### Exercise prompt
Rewrite the items below so that every occurrence of "word" becomes "term", with everything else left unchanged.

### Excerpted records
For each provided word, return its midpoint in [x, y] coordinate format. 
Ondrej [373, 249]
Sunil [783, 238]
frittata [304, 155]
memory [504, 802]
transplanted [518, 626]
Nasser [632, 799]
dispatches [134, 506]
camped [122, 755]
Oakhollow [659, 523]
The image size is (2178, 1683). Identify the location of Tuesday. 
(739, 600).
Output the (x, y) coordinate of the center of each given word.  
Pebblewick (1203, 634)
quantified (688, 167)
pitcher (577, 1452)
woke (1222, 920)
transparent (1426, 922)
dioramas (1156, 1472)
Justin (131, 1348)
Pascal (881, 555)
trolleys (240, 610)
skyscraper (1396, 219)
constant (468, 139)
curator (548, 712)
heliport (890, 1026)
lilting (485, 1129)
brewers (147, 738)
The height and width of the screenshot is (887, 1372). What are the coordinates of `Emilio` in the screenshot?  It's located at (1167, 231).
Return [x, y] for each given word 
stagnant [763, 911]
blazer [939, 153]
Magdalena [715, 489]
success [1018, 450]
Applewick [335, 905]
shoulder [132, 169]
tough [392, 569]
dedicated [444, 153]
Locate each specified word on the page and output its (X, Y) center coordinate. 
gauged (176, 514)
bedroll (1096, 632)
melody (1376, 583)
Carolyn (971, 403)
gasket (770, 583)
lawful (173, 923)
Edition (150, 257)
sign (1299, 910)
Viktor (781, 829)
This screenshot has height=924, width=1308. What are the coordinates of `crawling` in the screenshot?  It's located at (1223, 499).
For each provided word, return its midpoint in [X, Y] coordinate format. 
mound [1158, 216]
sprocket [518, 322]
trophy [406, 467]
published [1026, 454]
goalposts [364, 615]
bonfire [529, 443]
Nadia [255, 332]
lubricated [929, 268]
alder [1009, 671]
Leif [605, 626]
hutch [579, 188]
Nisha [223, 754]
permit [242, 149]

### Complete response
For each provided term, return its midpoint in [x, y] coordinate format. 
Ondrej [373, 249]
Sunil [783, 238]
frittata [304, 155]
memory [504, 802]
transplanted [518, 626]
Nasser [632, 799]
dispatches [134, 506]
camped [122, 755]
Oakhollow [659, 523]
The image size is (2178, 1683). Identify the location of Tuesday. 
(739, 600).
Output the (x, y) coordinate of the center of each given term.  
Pebblewick (1203, 634)
quantified (688, 167)
pitcher (577, 1452)
woke (1222, 920)
transparent (1426, 922)
dioramas (1156, 1472)
Justin (131, 1348)
Pascal (881, 555)
trolleys (240, 610)
skyscraper (1396, 219)
constant (468, 139)
curator (548, 712)
heliport (890, 1026)
lilting (485, 1129)
brewers (147, 738)
The height and width of the screenshot is (887, 1372). What are the coordinates of `Emilio` in the screenshot?  It's located at (1167, 231).
Return [x, y] for each given term 
stagnant [763, 911]
blazer [939, 153]
Magdalena [715, 489]
success [1018, 450]
Applewick [335, 905]
shoulder [132, 169]
tough [392, 569]
dedicated [444, 153]
Locate each specified term on the page and output its (X, Y) center coordinate. 
gauged (176, 514)
bedroll (1096, 632)
melody (1376, 583)
Carolyn (971, 403)
gasket (770, 583)
lawful (173, 923)
Edition (150, 257)
sign (1299, 910)
Viktor (781, 829)
This screenshot has height=924, width=1308. What are the coordinates of `crawling` in the screenshot?  It's located at (1223, 499).
For each provided term, return its midpoint in [X, Y] coordinate format. 
mound [1158, 216]
sprocket [518, 322]
trophy [406, 467]
published [1026, 454]
goalposts [364, 615]
bonfire [529, 443]
Nadia [255, 332]
lubricated [929, 268]
alder [1009, 671]
Leif [605, 626]
hutch [579, 188]
Nisha [223, 754]
permit [242, 149]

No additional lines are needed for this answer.